(Stored data)
********

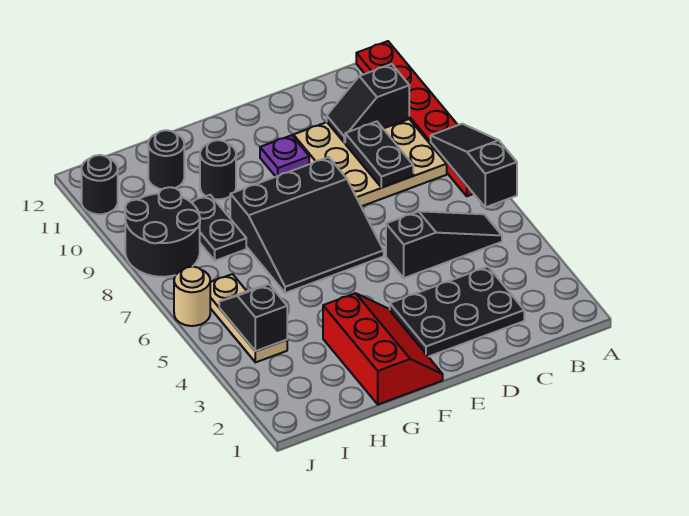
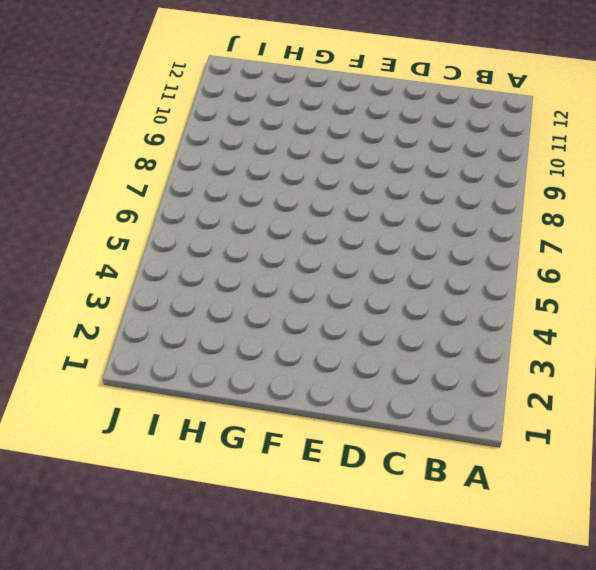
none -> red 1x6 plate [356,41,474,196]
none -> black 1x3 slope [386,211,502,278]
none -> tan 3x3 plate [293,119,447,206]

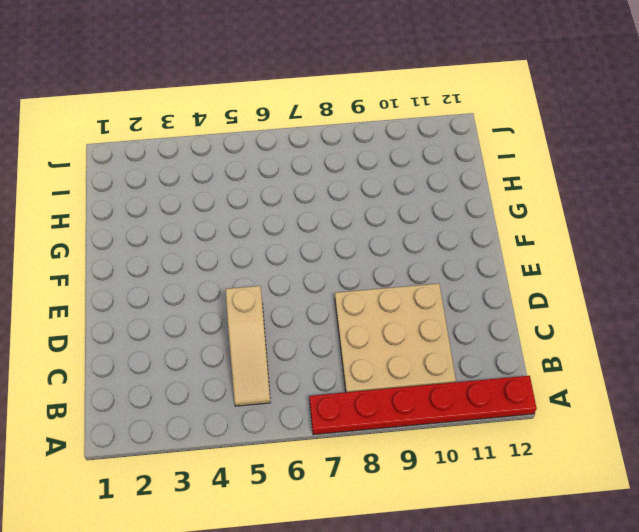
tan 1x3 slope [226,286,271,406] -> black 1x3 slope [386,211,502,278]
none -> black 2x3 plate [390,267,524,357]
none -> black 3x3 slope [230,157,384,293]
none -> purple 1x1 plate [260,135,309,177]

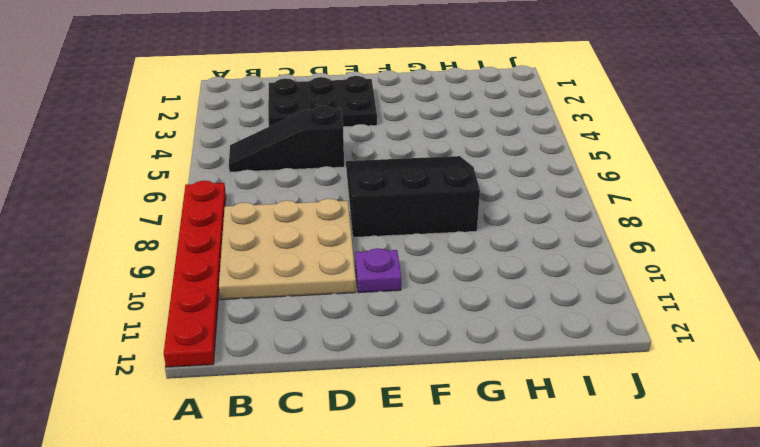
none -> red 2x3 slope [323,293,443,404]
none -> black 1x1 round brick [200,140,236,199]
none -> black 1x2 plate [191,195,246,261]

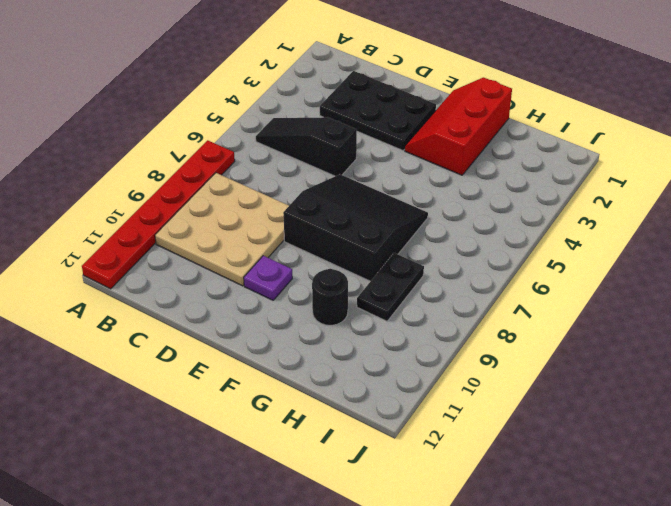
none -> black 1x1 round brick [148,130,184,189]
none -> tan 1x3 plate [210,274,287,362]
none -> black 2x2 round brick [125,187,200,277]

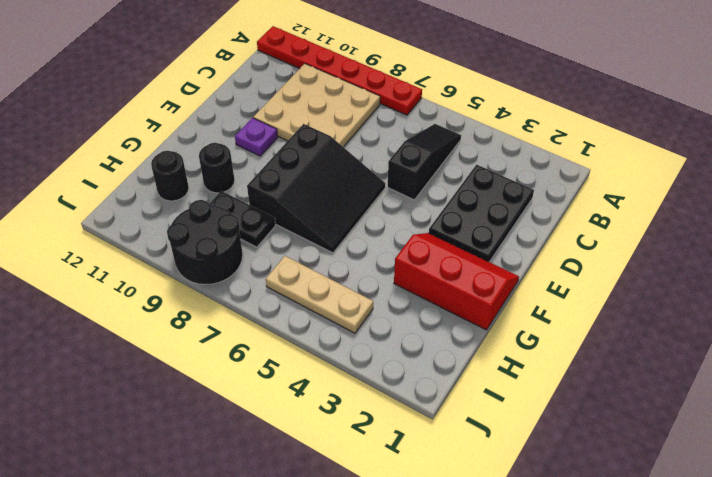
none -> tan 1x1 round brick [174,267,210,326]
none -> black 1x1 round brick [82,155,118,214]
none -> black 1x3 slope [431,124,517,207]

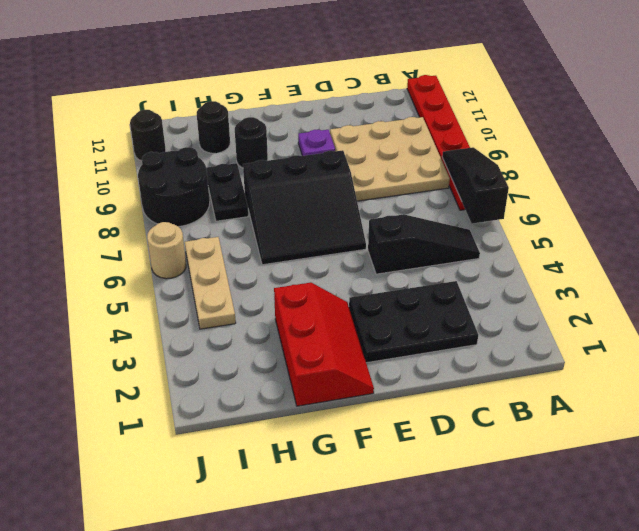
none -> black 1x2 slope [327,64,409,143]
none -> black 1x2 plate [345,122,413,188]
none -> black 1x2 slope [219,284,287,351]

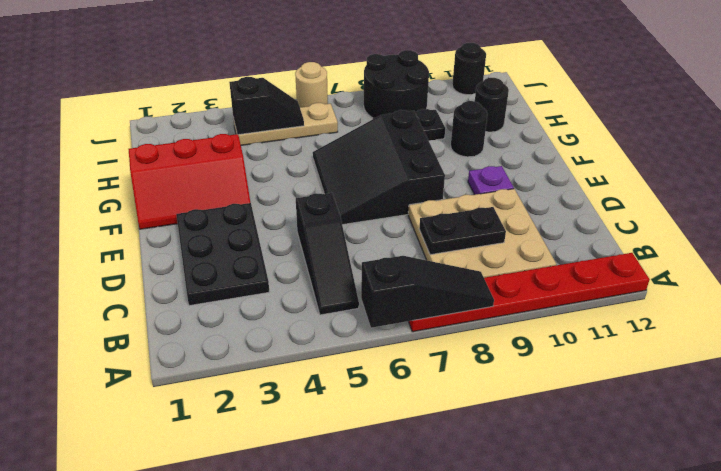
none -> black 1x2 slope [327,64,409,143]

********

| Task brief |
Please write out the lines above exactly, from the one that contains "none -> black 1x2 plate [345,122,413,188]" through the final line, and include none of the pictures.

| Exercise response |
none -> black 1x2 plate [345,122,413,188]
none -> black 1x2 slope [219,284,287,351]

none -> black 1x2 slope [327,64,409,143]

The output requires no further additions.